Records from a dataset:
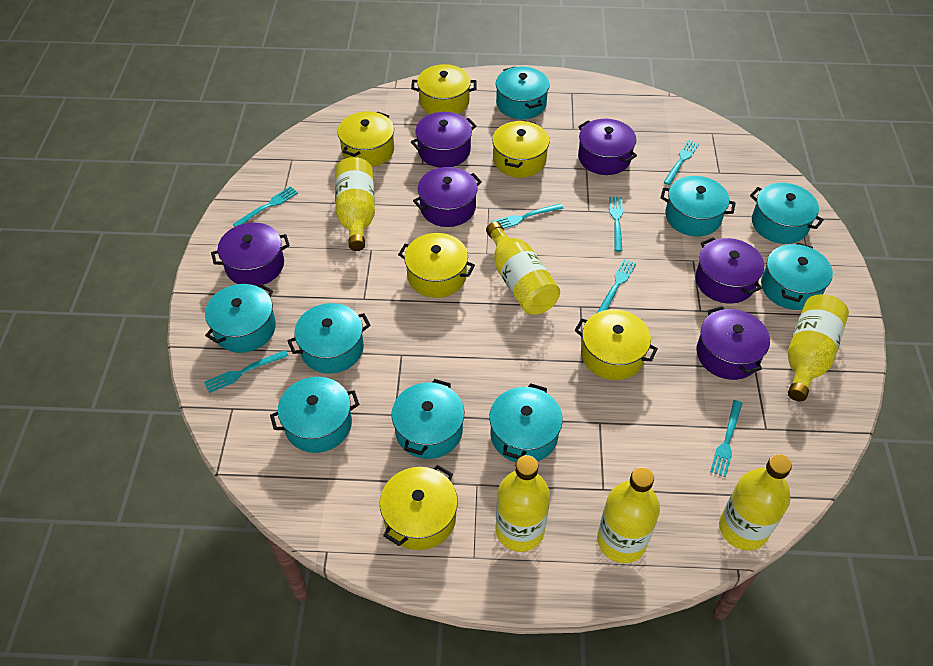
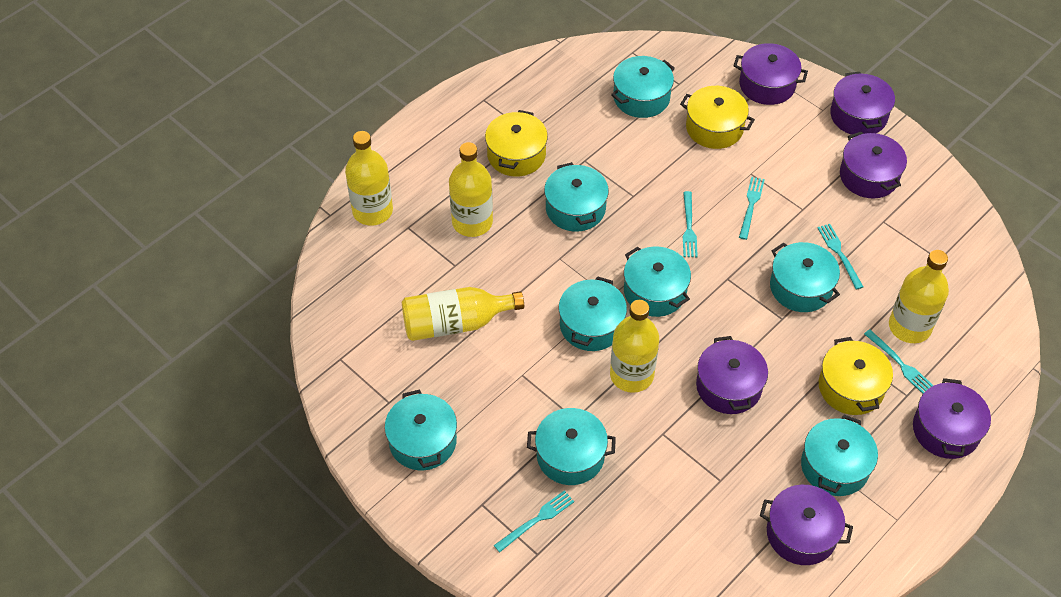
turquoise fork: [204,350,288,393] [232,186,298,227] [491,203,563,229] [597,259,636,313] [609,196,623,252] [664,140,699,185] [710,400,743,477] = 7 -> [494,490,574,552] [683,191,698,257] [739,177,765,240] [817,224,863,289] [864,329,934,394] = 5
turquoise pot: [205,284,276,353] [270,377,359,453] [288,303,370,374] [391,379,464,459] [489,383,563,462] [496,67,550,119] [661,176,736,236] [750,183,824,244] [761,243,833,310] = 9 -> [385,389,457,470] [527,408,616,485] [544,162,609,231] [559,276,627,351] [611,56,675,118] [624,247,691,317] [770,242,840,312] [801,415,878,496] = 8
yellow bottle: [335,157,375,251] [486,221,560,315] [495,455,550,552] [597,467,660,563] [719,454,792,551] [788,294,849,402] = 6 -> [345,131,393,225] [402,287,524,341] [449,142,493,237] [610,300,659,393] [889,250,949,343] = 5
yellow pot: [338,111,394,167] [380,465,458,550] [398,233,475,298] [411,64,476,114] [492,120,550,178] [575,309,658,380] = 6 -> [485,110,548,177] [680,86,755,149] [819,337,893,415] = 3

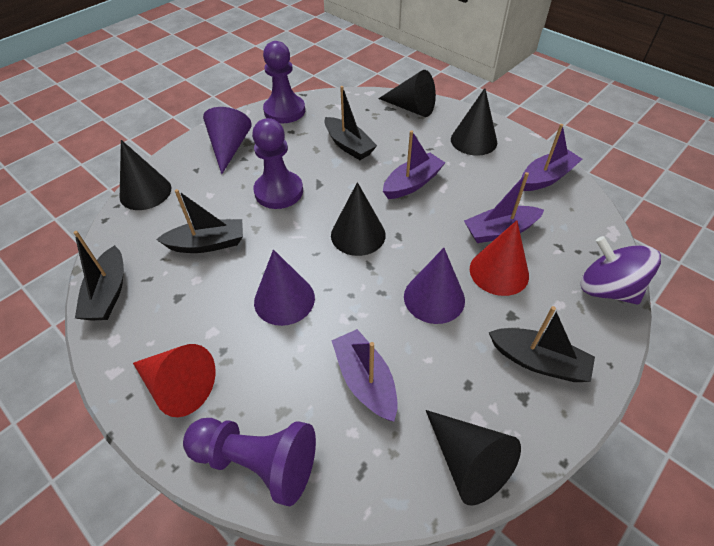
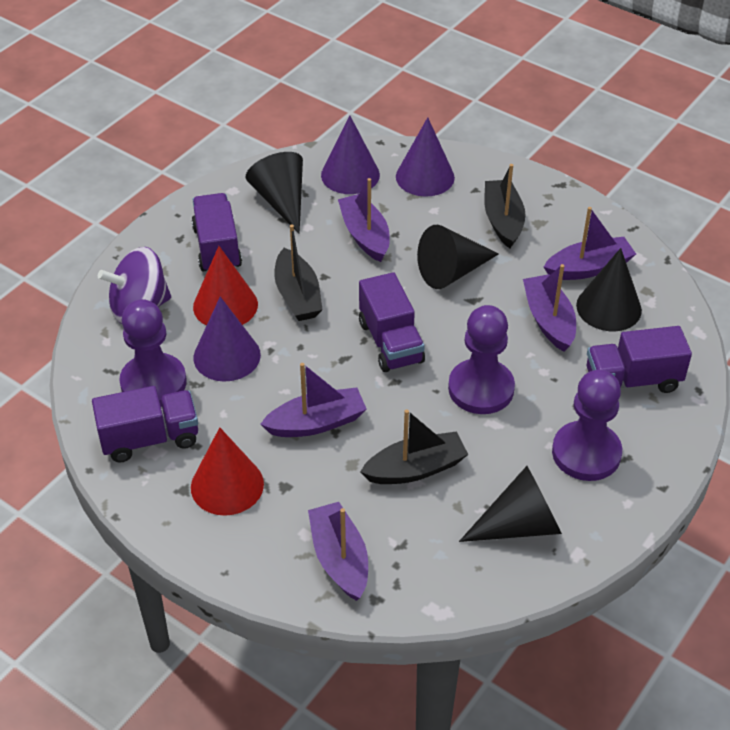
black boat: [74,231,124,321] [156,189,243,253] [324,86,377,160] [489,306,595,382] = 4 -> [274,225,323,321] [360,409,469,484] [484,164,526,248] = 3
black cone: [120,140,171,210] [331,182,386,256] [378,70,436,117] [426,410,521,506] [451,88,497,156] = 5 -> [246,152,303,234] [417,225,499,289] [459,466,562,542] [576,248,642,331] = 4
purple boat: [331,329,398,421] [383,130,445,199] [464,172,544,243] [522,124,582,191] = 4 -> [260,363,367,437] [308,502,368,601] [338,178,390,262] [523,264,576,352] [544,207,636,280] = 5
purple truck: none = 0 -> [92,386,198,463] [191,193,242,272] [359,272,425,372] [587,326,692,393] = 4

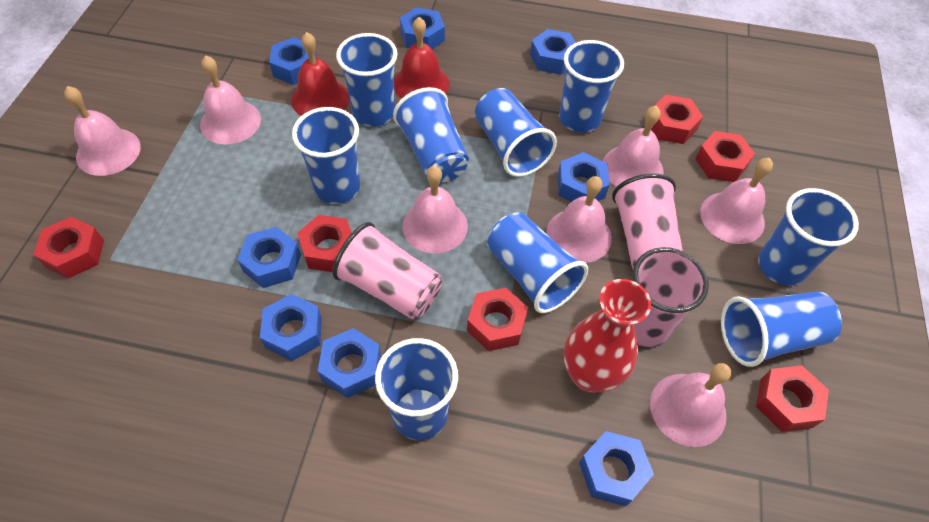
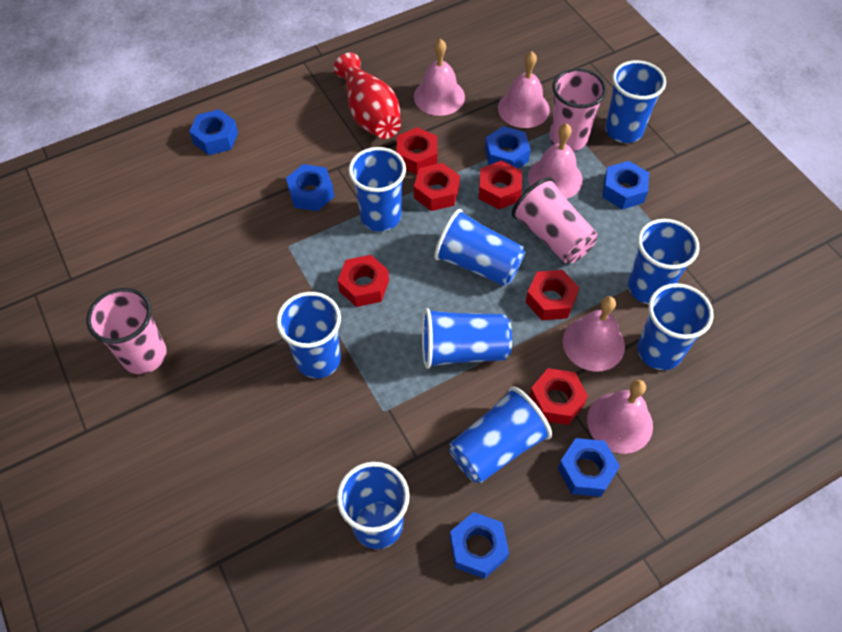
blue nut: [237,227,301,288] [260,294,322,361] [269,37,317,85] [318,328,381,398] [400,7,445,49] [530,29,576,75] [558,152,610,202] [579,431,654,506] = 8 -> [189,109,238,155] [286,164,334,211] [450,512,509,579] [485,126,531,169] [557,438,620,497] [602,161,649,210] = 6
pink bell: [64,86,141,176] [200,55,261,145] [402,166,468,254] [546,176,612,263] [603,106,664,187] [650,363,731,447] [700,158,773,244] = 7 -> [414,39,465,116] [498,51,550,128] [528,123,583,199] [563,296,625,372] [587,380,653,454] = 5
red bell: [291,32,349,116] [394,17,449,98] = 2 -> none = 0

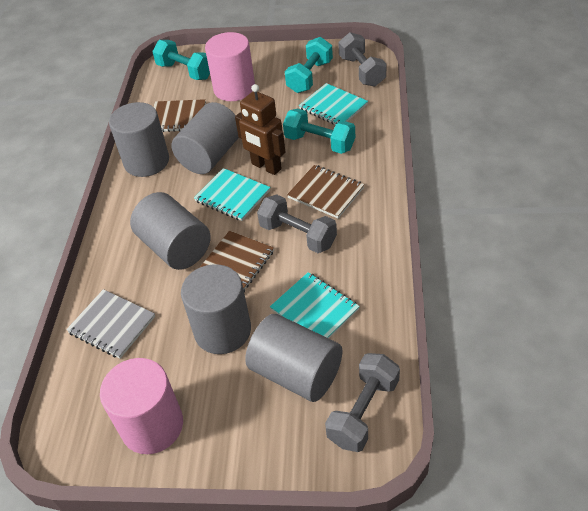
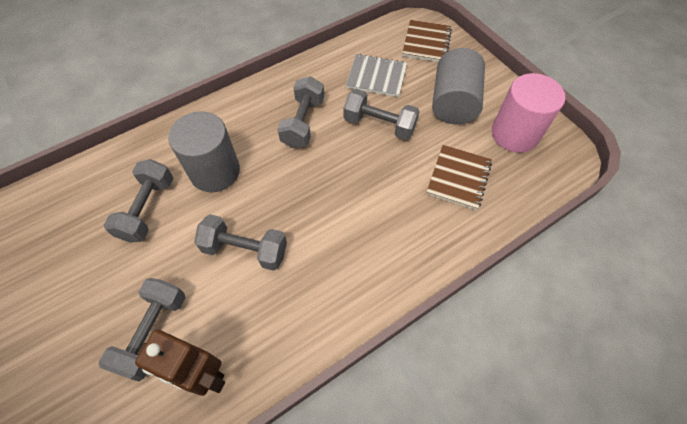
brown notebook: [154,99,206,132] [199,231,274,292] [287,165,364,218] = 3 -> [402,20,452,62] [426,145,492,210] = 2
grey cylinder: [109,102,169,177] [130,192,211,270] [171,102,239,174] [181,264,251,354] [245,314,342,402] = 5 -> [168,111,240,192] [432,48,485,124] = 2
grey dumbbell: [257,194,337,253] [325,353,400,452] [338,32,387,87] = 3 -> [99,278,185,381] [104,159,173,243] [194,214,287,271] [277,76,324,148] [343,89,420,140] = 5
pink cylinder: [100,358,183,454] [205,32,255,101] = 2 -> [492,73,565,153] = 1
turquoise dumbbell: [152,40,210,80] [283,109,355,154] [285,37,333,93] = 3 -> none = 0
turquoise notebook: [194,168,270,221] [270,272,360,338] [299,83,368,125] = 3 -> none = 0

§ **What this task involves**: Review the entries above and return every line where "none" appears.

§ **Response to the task**:
purple truck: none = 0 -> [92,386,198,463] [191,193,242,272] [359,272,425,372] [587,326,692,393] = 4
red bell: [291,32,349,116] [394,17,449,98] = 2 -> none = 0
turquoise dumbbell: [152,40,210,80] [283,109,355,154] [285,37,333,93] = 3 -> none = 0
turquoise notebook: [194,168,270,221] [270,272,360,338] [299,83,368,125] = 3 -> none = 0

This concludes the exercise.